#### GOAL OF THE EXERCISE
Repeat every line of the records below word for word, but leave out the pictures.

#### DATASET RECORDS
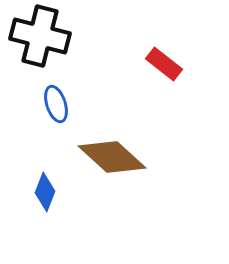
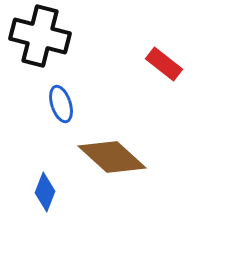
blue ellipse: moved 5 px right
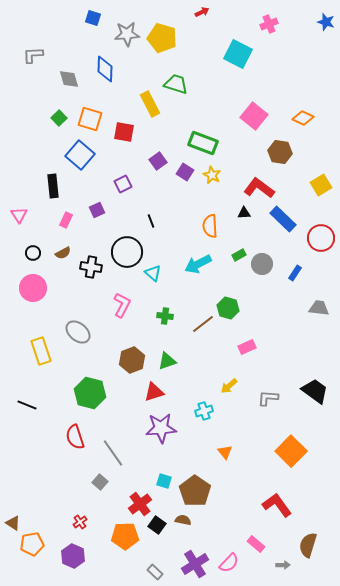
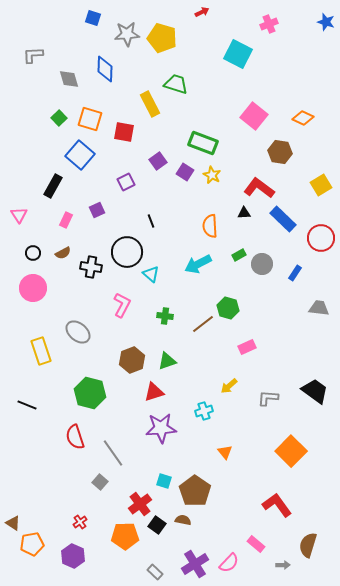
purple square at (123, 184): moved 3 px right, 2 px up
black rectangle at (53, 186): rotated 35 degrees clockwise
cyan triangle at (153, 273): moved 2 px left, 1 px down
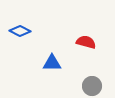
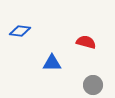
blue diamond: rotated 20 degrees counterclockwise
gray circle: moved 1 px right, 1 px up
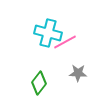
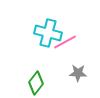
green diamond: moved 3 px left
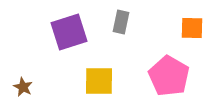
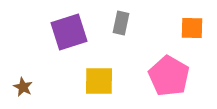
gray rectangle: moved 1 px down
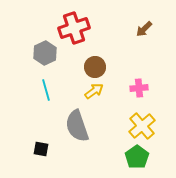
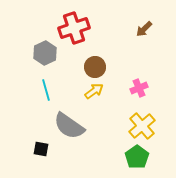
pink cross: rotated 18 degrees counterclockwise
gray semicircle: moved 8 px left; rotated 36 degrees counterclockwise
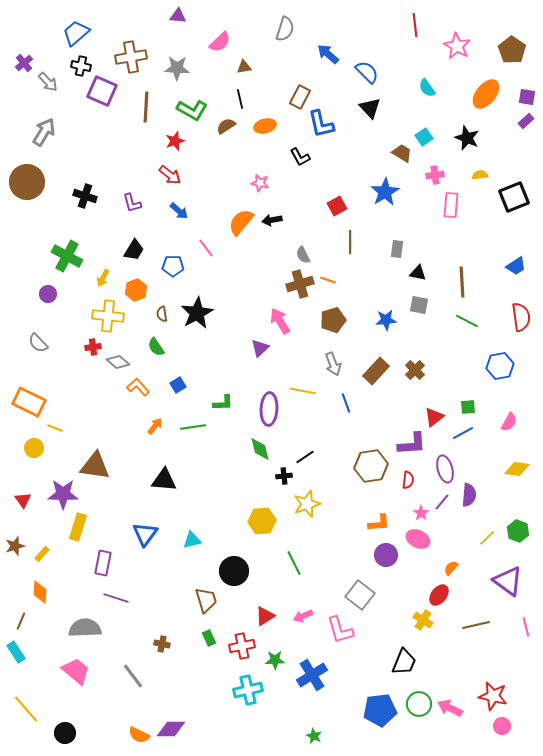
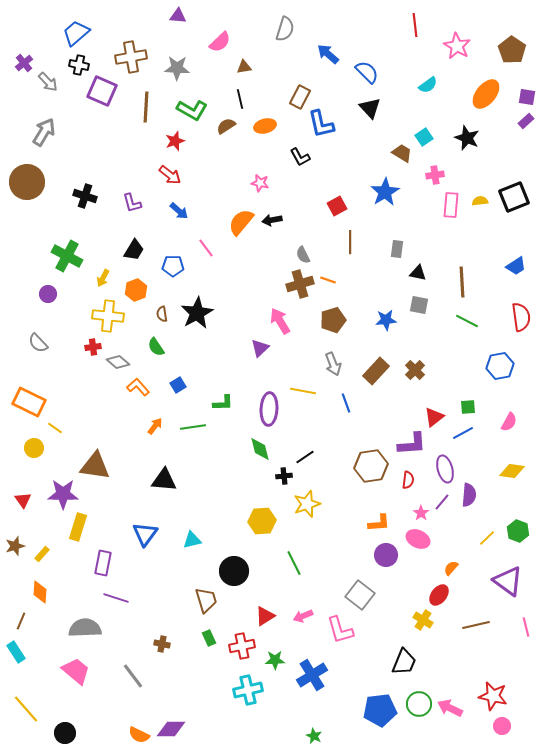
black cross at (81, 66): moved 2 px left, 1 px up
cyan semicircle at (427, 88): moved 1 px right, 3 px up; rotated 90 degrees counterclockwise
yellow semicircle at (480, 175): moved 26 px down
yellow line at (55, 428): rotated 14 degrees clockwise
yellow diamond at (517, 469): moved 5 px left, 2 px down
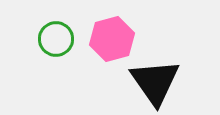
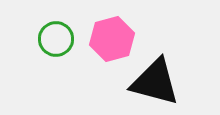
black triangle: rotated 40 degrees counterclockwise
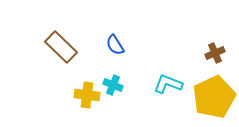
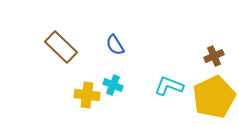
brown cross: moved 1 px left, 3 px down
cyan L-shape: moved 1 px right, 2 px down
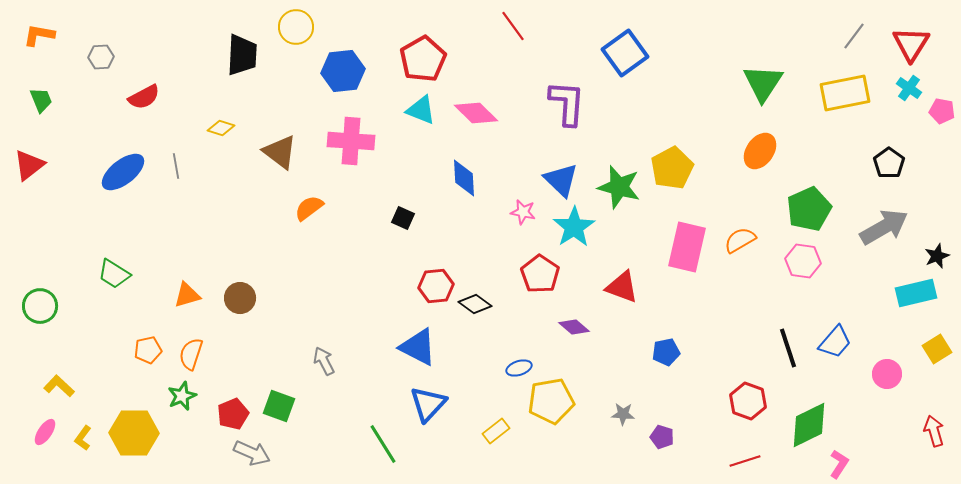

#### RESPONSE
blue ellipse: moved 5 px right
purple square at (123, 184): moved 3 px right, 2 px up
black rectangle at (53, 186): rotated 35 degrees clockwise
cyan triangle at (153, 273): moved 2 px left, 1 px down
blue diamond: rotated 20 degrees counterclockwise
gray circle: moved 1 px right, 1 px up
green diamond: moved 3 px left
gray rectangle: moved 1 px down
pink cross: rotated 18 degrees counterclockwise
gray semicircle: moved 8 px left; rotated 36 degrees counterclockwise
black cross at (81, 66): moved 2 px left, 1 px up
cyan semicircle at (427, 88): moved 1 px right, 3 px up; rotated 90 degrees counterclockwise
yellow semicircle at (480, 175): moved 26 px down
yellow line at (55, 428): rotated 14 degrees clockwise
yellow diamond at (517, 469): moved 5 px left, 2 px down
black triangle: rotated 40 degrees counterclockwise
brown cross: moved 1 px left, 3 px down
cyan L-shape: moved 1 px right, 2 px down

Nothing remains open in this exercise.